Records for this exercise
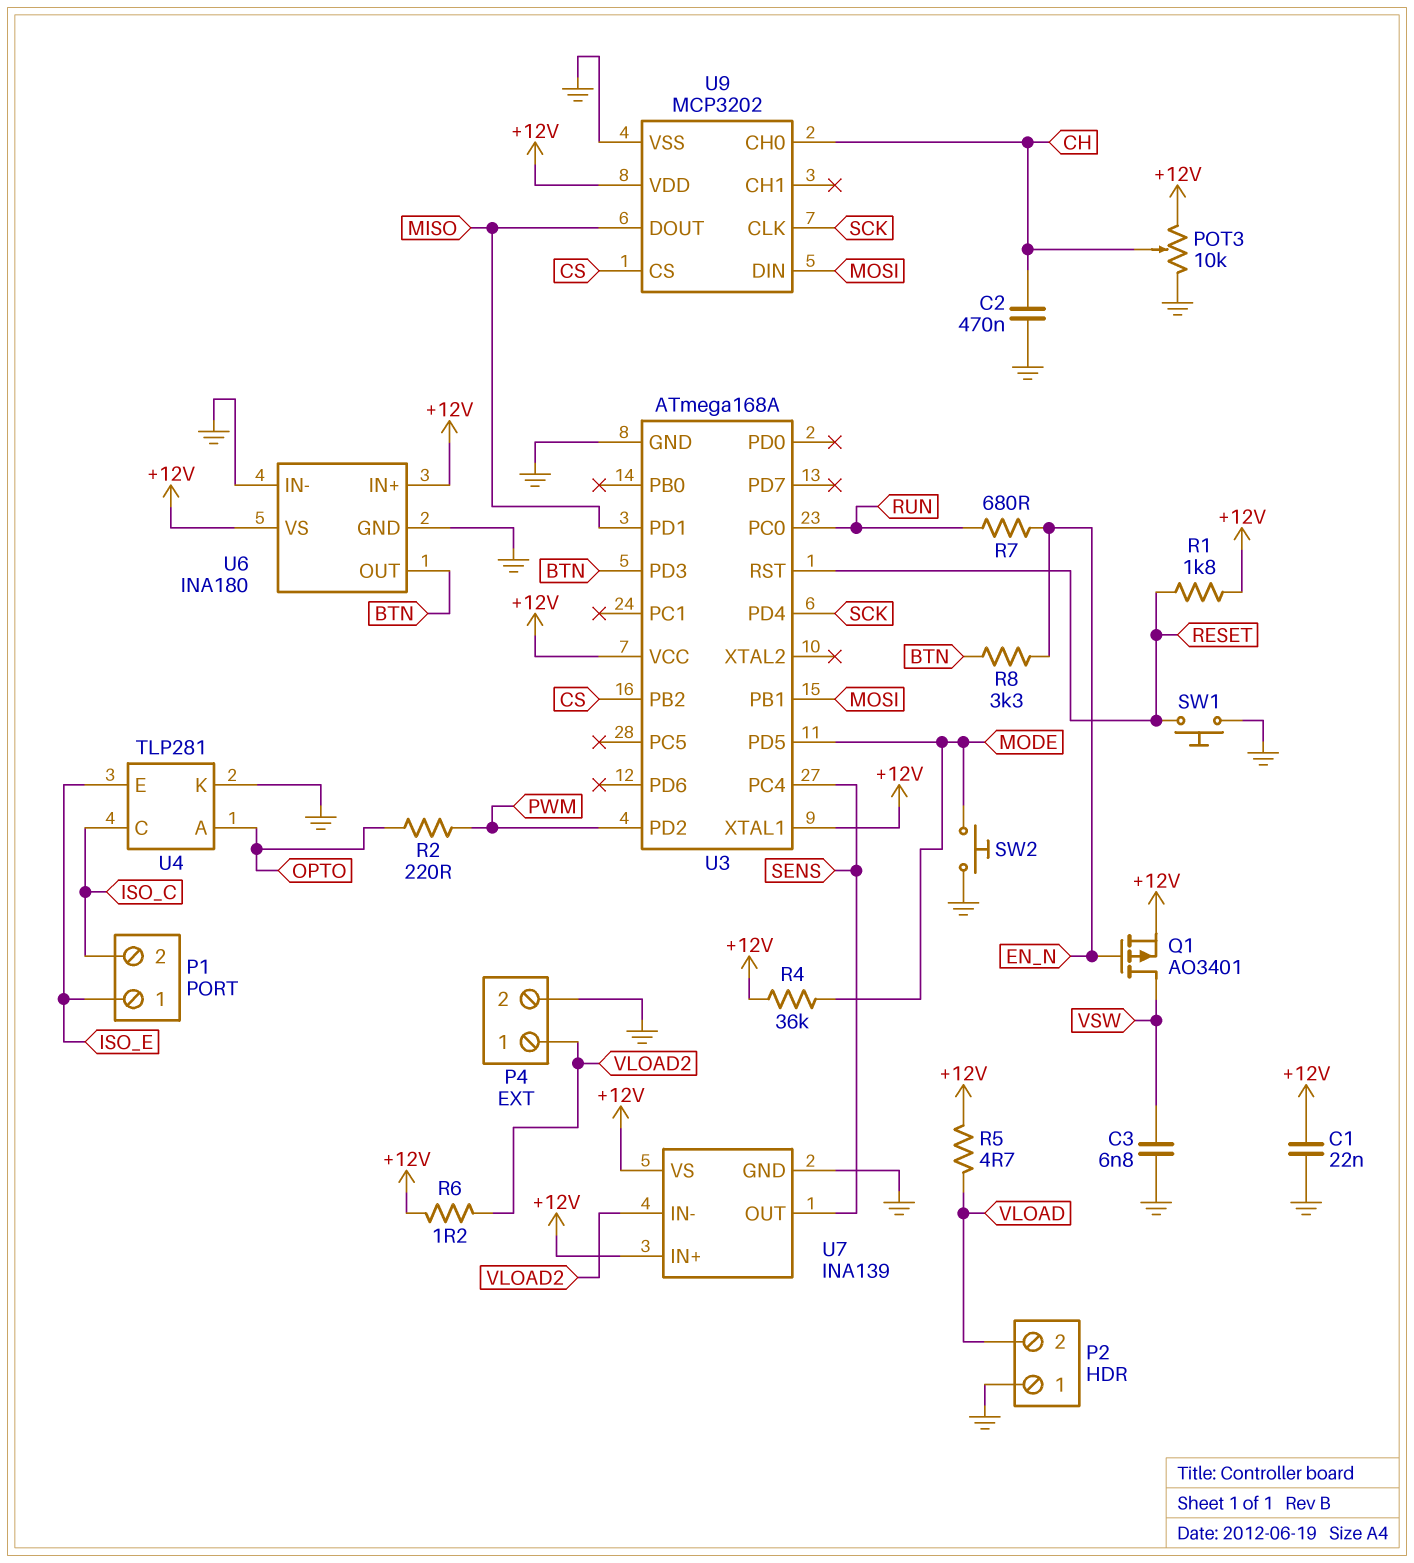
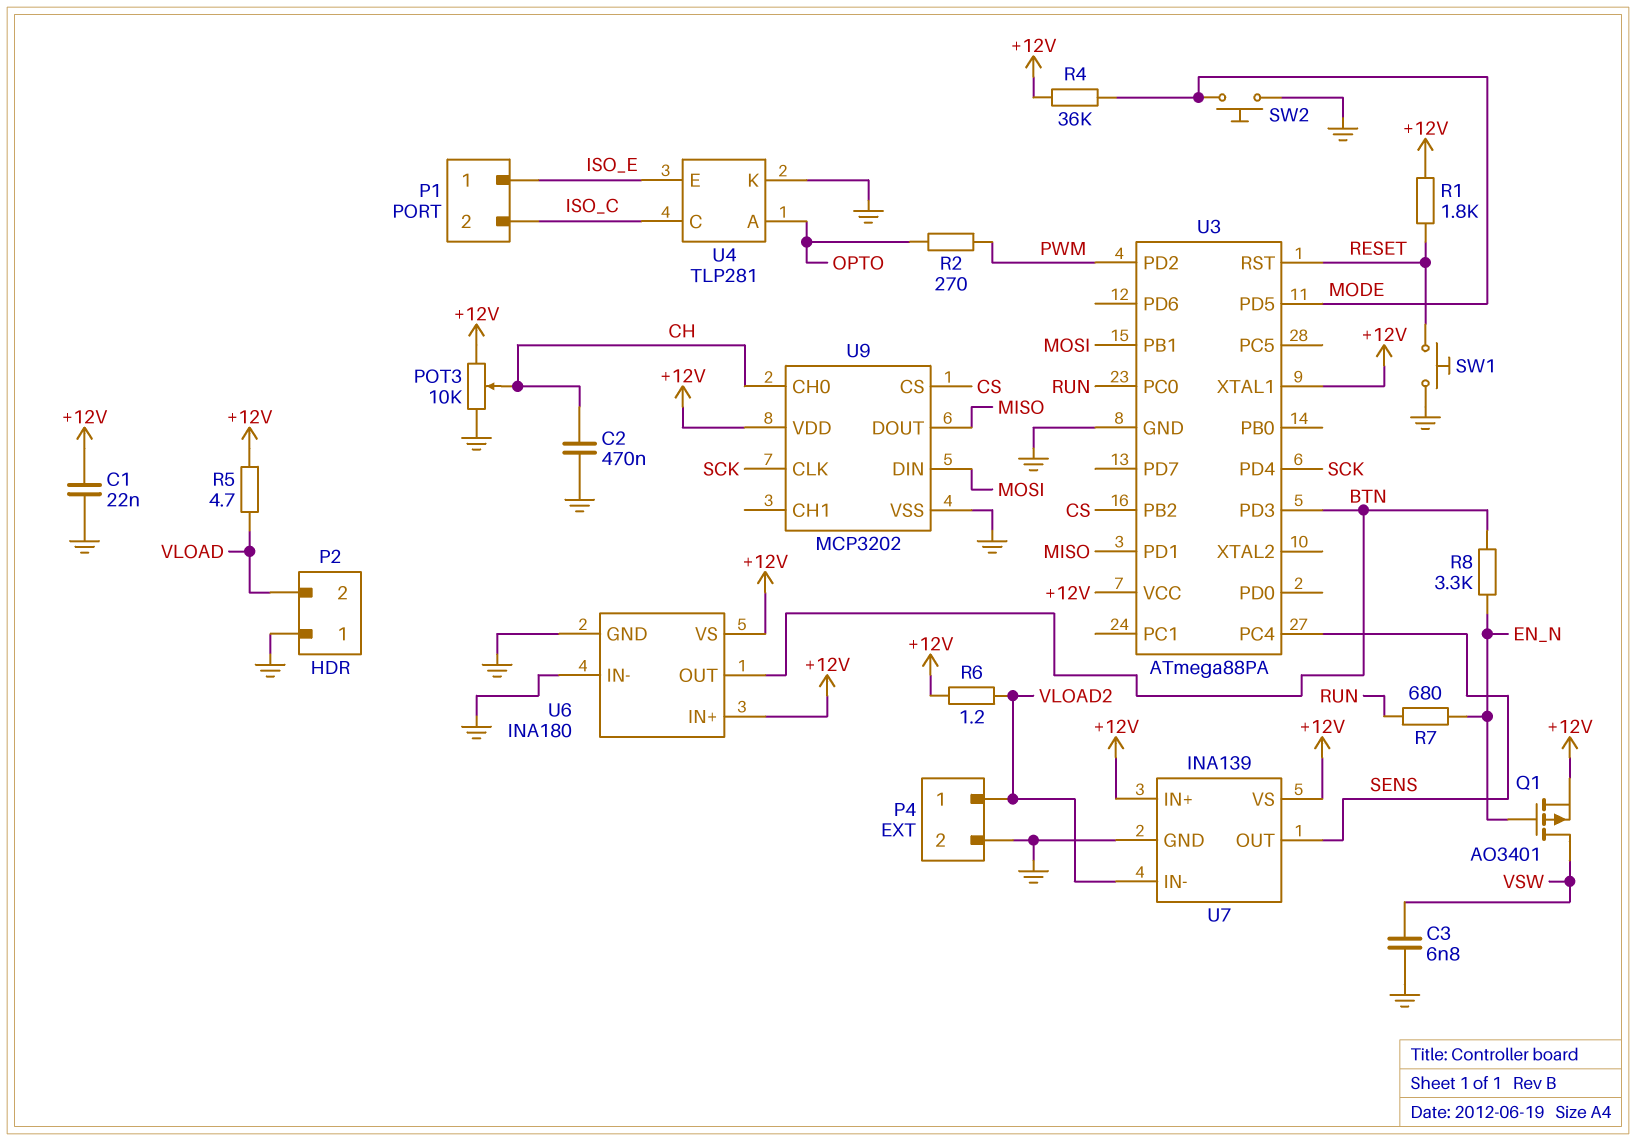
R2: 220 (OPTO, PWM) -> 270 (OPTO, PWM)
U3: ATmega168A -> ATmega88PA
---
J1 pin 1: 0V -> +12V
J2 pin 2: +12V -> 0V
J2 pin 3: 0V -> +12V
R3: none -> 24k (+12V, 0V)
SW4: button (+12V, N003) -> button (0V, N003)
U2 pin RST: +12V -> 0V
* * *
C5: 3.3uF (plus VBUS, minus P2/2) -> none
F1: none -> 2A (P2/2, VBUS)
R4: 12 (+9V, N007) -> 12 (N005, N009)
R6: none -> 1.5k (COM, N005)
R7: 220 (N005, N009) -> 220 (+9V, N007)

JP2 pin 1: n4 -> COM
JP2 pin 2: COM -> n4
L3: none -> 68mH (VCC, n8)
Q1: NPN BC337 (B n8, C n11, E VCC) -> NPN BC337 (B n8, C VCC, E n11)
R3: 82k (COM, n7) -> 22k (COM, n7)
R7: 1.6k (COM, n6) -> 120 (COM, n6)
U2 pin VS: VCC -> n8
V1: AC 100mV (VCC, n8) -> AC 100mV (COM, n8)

Task
Copy the lines above exactly, beginning at the line that has "R7: 220 (N005, N009) -> 220 (+9V, N007)" and stopping after the line that has "V1: AC 100mV (VCC, n8) -> AC 100mV (COM, n8)", and omit the rest.

Response below
R7: 220 (N005, N009) -> 220 (+9V, N007)

JP2 pin 1: n4 -> COM
JP2 pin 2: COM -> n4
L3: none -> 68mH (VCC, n8)
Q1: NPN BC337 (B n8, C n11, E VCC) -> NPN BC337 (B n8, C VCC, E n11)
R3: 82k (COM, n7) -> 22k (COM, n7)
R7: 1.6k (COM, n6) -> 120 (COM, n6)
U2 pin VS: VCC -> n8
V1: AC 100mV (VCC, n8) -> AC 100mV (COM, n8)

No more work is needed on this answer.